==== DATA EXCERPTS ====
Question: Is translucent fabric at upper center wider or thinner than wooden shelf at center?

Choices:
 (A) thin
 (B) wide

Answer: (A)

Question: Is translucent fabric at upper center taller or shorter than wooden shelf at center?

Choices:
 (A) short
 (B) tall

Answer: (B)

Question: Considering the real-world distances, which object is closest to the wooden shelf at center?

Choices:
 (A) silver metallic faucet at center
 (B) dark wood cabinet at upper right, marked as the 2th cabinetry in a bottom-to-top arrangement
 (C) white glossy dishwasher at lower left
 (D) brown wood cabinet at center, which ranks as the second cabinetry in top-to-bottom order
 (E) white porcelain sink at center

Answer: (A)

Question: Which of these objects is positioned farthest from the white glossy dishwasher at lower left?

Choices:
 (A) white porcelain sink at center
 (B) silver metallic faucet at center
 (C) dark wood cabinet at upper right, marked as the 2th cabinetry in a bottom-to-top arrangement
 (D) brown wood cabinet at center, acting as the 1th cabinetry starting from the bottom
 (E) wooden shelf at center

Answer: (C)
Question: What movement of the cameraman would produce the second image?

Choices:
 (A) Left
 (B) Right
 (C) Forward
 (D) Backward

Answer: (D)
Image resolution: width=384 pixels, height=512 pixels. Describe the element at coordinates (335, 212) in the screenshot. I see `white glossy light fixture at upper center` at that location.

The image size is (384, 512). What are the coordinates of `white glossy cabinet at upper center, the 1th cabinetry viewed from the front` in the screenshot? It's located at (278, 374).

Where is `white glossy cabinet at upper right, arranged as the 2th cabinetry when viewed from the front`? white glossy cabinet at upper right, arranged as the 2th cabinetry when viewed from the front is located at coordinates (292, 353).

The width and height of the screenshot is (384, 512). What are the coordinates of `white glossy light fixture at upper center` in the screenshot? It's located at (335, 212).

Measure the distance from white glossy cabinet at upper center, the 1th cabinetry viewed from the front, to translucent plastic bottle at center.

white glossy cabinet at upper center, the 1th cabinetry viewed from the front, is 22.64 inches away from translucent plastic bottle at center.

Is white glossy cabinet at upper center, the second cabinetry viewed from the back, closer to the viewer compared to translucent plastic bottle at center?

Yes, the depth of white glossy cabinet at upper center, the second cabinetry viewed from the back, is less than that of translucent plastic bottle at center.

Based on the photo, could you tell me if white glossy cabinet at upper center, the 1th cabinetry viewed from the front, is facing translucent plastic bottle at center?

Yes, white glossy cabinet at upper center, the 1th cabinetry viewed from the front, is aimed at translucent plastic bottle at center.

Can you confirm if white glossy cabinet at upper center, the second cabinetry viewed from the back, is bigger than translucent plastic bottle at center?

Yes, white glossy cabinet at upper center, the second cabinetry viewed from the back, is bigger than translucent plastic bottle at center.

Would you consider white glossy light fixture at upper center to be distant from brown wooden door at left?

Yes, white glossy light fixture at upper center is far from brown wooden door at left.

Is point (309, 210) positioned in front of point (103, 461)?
====
* TASK DESCRIPTION *
Please put the records above into a numbered list, one line per item, leaving out the blank lines.

* RESULT OF THE TASK *
1. Question: Is translucent fabric at upper center wider or thinner than wooden shelf at center?
2. Choices:
3.  (A) thin
4.  (B) wide
5. Answer: (A)
6. Question: Is translucent fabric at upper center taller or shorter than wooden shelf at center?
7. Choices:
8.  (A) short
9.  (B) tall
10. Answer: (B)
11. Question: Considering the real-world distances, which object is closest to the wooden shelf at center?
12. Choices:
13.  (A) silver metallic faucet at center
14.  (B) dark wood cabinet at upper right, marked as the 2th cabinetry in a bottom-to-top arrangement
15.  (C) white glossy dishwasher at lower left
16.  (D) brown wood cabinet at center, which ranks as the second cabinetry in top-to-bottom order
17.  (E) white porcelain sink at center
18. Answer: (A)
19. Question: Which of these objects is positioned farthest from the white glossy dishwasher at lower left?
20. Choices:
21.  (A) white porcelain sink at center
22.  (B) silver metallic faucet at center
23.  (C) dark wood cabinet at upper right, marked as the 2th cabinetry in a bottom-to-top arrangement
24.  (D) brown wood cabinet at center, acting as the 1th cabinetry starting from the bottom
25.  (E) wooden shelf at center
26. Answer: (C)
27. Question: What movement of the cameraman would produce the second image?
28. Choices:
29.  (A) Left
30.  (B) Right
31.  (C) Forward
32.  (D) Backward
33. Answer: (D)
34. Image resolution: width=384 pixels, height=512 pixels. Describe the element at coordinates (335, 212) in the screenshot. I see `white glossy light fixture at upper center` at that location.
35. The image size is (384, 512). What are the coordinates of `white glossy cabinet at upper center, the 1th cabinetry viewed from the front` in the screenshot? It's located at (278, 374).
36. Where is `white glossy cabinet at upper right, arranged as the 2th cabinetry when viewed from the front`? white glossy cabinet at upper right, arranged as the 2th cabinetry when viewed from the front is located at coordinates (292, 353).
37. The width and height of the screenshot is (384, 512). What are the coordinates of `white glossy light fixture at upper center` in the screenshot? It's located at (335, 212).
38. Measure the distance from white glossy cabinet at upper center, the 1th cabinetry viewed from the front, to translucent plastic bottle at center.
39. white glossy cabinet at upper center, the 1th cabinetry viewed from the front, is 22.64 inches away from translucent plastic bottle at center.
40. Is white glossy cabinet at upper center, the second cabinetry viewed from the back, closer to the viewer compared to translucent plastic bottle at center?
41. Yes, the depth of white glossy cabinet at upper center, the second cabinetry viewed from the back, is less than that of translucent plastic bottle at center.
42. Based on the photo, could you tell me if white glossy cabinet at upper center, the 1th cabinetry viewed from the front, is facing translucent plastic bottle at center?
43. Yes, white glossy cabinet at upper center, the 1th cabinetry viewed from the front, is aimed at translucent plastic bottle at center.
44. Can you confirm if white glossy cabinet at upper center, the second cabinetry viewed from the back, is bigger than translucent plastic bottle at center?
45. Yes, white glossy cabinet at upper center, the second cabinetry viewed from the back, is bigger than translucent plastic bottle at center.
46. Would you consider white glossy light fixture at upper center to be distant from brown wooden door at left?
47. Yes, white glossy light fixture at upper center is far from brown wooden door at left.
48. Is point (309, 210) positioned in front of point (103, 461)?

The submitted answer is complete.